* Activity:
Return the records that follow, unchanged and complete.

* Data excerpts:
---*---

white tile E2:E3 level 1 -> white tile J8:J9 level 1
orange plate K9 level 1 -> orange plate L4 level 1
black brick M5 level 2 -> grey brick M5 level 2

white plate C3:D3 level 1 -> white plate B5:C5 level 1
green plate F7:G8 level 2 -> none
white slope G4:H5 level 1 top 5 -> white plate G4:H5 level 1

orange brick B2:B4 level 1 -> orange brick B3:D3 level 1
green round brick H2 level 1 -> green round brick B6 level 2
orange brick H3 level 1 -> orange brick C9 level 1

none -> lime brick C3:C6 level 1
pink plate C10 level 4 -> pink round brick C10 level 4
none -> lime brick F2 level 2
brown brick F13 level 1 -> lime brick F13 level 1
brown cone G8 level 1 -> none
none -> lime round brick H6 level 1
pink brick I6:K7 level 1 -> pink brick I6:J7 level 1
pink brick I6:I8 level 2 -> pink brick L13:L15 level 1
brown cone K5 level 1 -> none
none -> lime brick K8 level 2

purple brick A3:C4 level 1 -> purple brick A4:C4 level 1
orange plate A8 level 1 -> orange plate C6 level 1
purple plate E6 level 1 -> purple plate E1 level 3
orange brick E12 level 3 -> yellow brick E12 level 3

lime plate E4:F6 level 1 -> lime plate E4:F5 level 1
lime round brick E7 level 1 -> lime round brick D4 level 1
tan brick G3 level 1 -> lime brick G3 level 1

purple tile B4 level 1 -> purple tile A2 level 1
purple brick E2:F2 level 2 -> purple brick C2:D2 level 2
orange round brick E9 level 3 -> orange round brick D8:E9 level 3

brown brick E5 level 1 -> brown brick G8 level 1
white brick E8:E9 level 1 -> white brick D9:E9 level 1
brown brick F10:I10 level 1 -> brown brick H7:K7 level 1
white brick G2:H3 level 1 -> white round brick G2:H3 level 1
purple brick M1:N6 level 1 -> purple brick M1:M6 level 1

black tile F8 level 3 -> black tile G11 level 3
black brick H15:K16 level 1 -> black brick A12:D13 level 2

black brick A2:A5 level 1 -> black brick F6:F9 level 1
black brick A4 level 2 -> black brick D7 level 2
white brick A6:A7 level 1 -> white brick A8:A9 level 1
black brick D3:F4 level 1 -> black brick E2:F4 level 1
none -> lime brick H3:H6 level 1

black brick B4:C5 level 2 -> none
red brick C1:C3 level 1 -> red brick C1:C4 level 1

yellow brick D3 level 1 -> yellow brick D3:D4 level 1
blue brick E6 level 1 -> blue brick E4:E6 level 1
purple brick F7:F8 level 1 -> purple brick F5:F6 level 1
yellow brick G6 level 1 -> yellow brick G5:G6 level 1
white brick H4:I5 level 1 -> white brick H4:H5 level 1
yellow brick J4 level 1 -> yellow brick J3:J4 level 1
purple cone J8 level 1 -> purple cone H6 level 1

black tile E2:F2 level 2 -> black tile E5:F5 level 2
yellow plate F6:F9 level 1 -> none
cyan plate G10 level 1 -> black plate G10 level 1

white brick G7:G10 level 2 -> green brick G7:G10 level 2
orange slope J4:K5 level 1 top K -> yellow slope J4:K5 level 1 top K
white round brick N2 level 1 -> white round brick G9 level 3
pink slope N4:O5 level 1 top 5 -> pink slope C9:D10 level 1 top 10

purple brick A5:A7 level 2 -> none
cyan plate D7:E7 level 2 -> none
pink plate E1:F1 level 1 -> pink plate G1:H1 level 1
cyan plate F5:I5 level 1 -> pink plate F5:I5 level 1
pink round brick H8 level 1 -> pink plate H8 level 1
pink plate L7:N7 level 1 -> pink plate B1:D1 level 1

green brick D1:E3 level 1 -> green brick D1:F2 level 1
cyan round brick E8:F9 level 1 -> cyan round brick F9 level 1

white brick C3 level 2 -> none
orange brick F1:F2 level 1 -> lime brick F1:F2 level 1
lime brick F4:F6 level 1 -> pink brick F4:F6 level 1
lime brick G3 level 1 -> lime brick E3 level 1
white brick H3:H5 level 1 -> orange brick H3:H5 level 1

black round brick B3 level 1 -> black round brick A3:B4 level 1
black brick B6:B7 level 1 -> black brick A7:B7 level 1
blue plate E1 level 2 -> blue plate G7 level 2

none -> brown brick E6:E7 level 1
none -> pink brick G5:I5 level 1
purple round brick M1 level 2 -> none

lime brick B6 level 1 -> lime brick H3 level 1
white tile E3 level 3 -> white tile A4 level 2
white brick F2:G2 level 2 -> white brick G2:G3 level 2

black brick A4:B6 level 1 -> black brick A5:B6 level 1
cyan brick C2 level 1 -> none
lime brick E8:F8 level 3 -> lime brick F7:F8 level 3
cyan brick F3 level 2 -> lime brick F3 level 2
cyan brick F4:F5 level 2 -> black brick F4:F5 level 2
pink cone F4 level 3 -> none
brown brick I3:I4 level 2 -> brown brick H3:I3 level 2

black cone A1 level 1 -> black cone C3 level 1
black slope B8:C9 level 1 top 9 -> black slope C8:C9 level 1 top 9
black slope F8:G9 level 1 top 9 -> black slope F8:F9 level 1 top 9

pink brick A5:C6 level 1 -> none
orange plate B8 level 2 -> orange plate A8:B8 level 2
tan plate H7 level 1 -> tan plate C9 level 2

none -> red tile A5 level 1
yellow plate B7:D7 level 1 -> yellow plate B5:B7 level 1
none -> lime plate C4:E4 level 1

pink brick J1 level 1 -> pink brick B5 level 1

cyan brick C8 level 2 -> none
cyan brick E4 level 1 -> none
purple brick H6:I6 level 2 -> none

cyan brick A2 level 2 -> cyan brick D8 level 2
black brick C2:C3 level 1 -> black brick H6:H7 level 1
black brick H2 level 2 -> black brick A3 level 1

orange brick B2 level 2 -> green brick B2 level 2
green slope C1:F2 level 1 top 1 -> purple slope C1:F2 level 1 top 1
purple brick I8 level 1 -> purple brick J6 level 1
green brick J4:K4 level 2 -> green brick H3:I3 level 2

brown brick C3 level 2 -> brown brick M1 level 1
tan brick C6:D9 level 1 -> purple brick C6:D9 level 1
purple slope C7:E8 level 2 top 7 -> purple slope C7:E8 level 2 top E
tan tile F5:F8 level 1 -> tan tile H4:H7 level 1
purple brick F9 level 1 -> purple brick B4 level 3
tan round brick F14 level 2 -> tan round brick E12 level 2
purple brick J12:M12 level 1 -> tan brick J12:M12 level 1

---*---

* Response to this task:
white tile E2:E3 level 1 -> white tile J8:J9 level 1
orange plate K9 level 1 -> orange plate L4 level 1
black brick M5 level 2 -> grey brick M5 level 2

white plate C3:D3 level 1 -> white plate B5:C5 level 1
green plate F7:G8 level 2 -> none
white slope G4:H5 level 1 top 5 -> white plate G4:H5 level 1

orange brick B2:B4 level 1 -> orange brick B3:D3 level 1
green round brick H2 level 1 -> green round brick B6 level 2
orange brick H3 level 1 -> orange brick C9 level 1

none -> lime brick C3:C6 level 1
pink plate C10 level 4 -> pink round brick C10 level 4
none -> lime brick F2 level 2
brown brick F13 level 1 -> lime brick F13 level 1
brown cone G8 level 1 -> none
none -> lime round brick H6 level 1
pink brick I6:K7 level 1 -> pink brick I6:J7 level 1
pink brick I6:I8 level 2 -> pink brick L13:L15 level 1
brown cone K5 level 1 -> none
none -> lime brick K8 level 2

purple brick A3:C4 level 1 -> purple brick A4:C4 level 1
orange plate A8 level 1 -> orange plate C6 level 1
purple plate E6 level 1 -> purple plate E1 level 3
orange brick E12 level 3 -> yellow brick E12 level 3

lime plate E4:F6 level 1 -> lime plate E4:F5 level 1
lime round brick E7 level 1 -> lime round brick D4 level 1
tan brick G3 level 1 -> lime brick G3 level 1

purple tile B4 level 1 -> purple tile A2 level 1
purple brick E2:F2 level 2 -> purple brick C2:D2 level 2
orange round brick E9 level 3 -> orange round brick D8:E9 level 3

brown brick E5 level 1 -> brown brick G8 level 1
white brick E8:E9 level 1 -> white brick D9:E9 level 1
brown brick F10:I10 level 1 -> brown brick H7:K7 level 1
white brick G2:H3 level 1 -> white round brick G2:H3 level 1
purple brick M1:N6 level 1 -> purple brick M1:M6 level 1

black tile F8 level 3 -> black tile G11 level 3
black brick H15:K16 level 1 -> black brick A12:D13 level 2

black brick A2:A5 level 1 -> black brick F6:F9 level 1
black brick A4 level 2 -> black brick D7 level 2
white brick A6:A7 level 1 -> white brick A8:A9 level 1
black brick D3:F4 level 1 -> black brick E2:F4 level 1
none -> lime brick H3:H6 level 1

black brick B4:C5 level 2 -> none
red brick C1:C3 level 1 -> red brick C1:C4 level 1

yellow brick D3 level 1 -> yellow brick D3:D4 level 1
blue brick E6 level 1 -> blue brick E4:E6 level 1
purple brick F7:F8 level 1 -> purple brick F5:F6 level 1
yellow brick G6 level 1 -> yellow brick G5:G6 level 1
white brick H4:I5 level 1 -> white brick H4:H5 level 1
yellow brick J4 level 1 -> yellow brick J3:J4 level 1
purple cone J8 level 1 -> purple cone H6 level 1

black tile E2:F2 level 2 -> black tile E5:F5 level 2
yellow plate F6:F9 level 1 -> none
cyan plate G10 level 1 -> black plate G10 level 1

white brick G7:G10 level 2 -> green brick G7:G10 level 2
orange slope J4:K5 level 1 top K -> yellow slope J4:K5 level 1 top K
white round brick N2 level 1 -> white round brick G9 level 3
pink slope N4:O5 level 1 top 5 -> pink slope C9:D10 level 1 top 10

purple brick A5:A7 level 2 -> none
cyan plate D7:E7 level 2 -> none
pink plate E1:F1 level 1 -> pink plate G1:H1 level 1
cyan plate F5:I5 level 1 -> pink plate F5:I5 level 1
pink round brick H8 level 1 -> pink plate H8 level 1
pink plate L7:N7 level 1 -> pink plate B1:D1 level 1

green brick D1:E3 level 1 -> green brick D1:F2 level 1
cyan round brick E8:F9 level 1 -> cyan round brick F9 level 1

white brick C3 level 2 -> none
orange brick F1:F2 level 1 -> lime brick F1:F2 level 1
lime brick F4:F6 level 1 -> pink brick F4:F6 level 1
lime brick G3 level 1 -> lime brick E3 level 1
white brick H3:H5 level 1 -> orange brick H3:H5 level 1

black round brick B3 level 1 -> black round brick A3:B4 level 1
black brick B6:B7 level 1 -> black brick A7:B7 level 1
blue plate E1 level 2 -> blue plate G7 level 2

none -> brown brick E6:E7 level 1
none -> pink brick G5:I5 level 1
purple round brick M1 level 2 -> none

lime brick B6 level 1 -> lime brick H3 level 1
white tile E3 level 3 -> white tile A4 level 2
white brick F2:G2 level 2 -> white brick G2:G3 level 2

black brick A4:B6 level 1 -> black brick A5:B6 level 1
cyan brick C2 level 1 -> none
lime brick E8:F8 level 3 -> lime brick F7:F8 level 3
cyan brick F3 level 2 -> lime brick F3 level 2
cyan brick F4:F5 level 2 -> black brick F4:F5 level 2
pink cone F4 level 3 -> none
brown brick I3:I4 level 2 -> brown brick H3:I3 level 2

black cone A1 level 1 -> black cone C3 level 1
black slope B8:C9 level 1 top 9 -> black slope C8:C9 level 1 top 9
black slope F8:G9 level 1 top 9 -> black slope F8:F9 level 1 top 9

pink brick A5:C6 level 1 -> none
orange plate B8 level 2 -> orange plate A8:B8 level 2
tan plate H7 level 1 -> tan plate C9 level 2

none -> red tile A5 level 1
yellow plate B7:D7 level 1 -> yellow plate B5:B7 level 1
none -> lime plate C4:E4 level 1

pink brick J1 level 1 -> pink brick B5 level 1

cyan brick C8 level 2 -> none
cyan brick E4 level 1 -> none
purple brick H6:I6 level 2 -> none

cyan brick A2 level 2 -> cyan brick D8 level 2
black brick C2:C3 level 1 -> black brick H6:H7 level 1
black brick H2 level 2 -> black brick A3 level 1

orange brick B2 level 2 -> green brick B2 level 2
green slope C1:F2 level 1 top 1 -> purple slope C1:F2 level 1 top 1
purple brick I8 level 1 -> purple brick J6 level 1
green brick J4:K4 level 2 -> green brick H3:I3 level 2

brown brick C3 level 2 -> brown brick M1 level 1
tan brick C6:D9 level 1 -> purple brick C6:D9 level 1
purple slope C7:E8 level 2 top 7 -> purple slope C7:E8 level 2 top E
tan tile F5:F8 level 1 -> tan tile H4:H7 level 1
purple brick F9 level 1 -> purple brick B4 level 3
tan round brick F14 level 2 -> tan round brick E12 level 2
purple brick J12:M12 level 1 -> tan brick J12:M12 level 1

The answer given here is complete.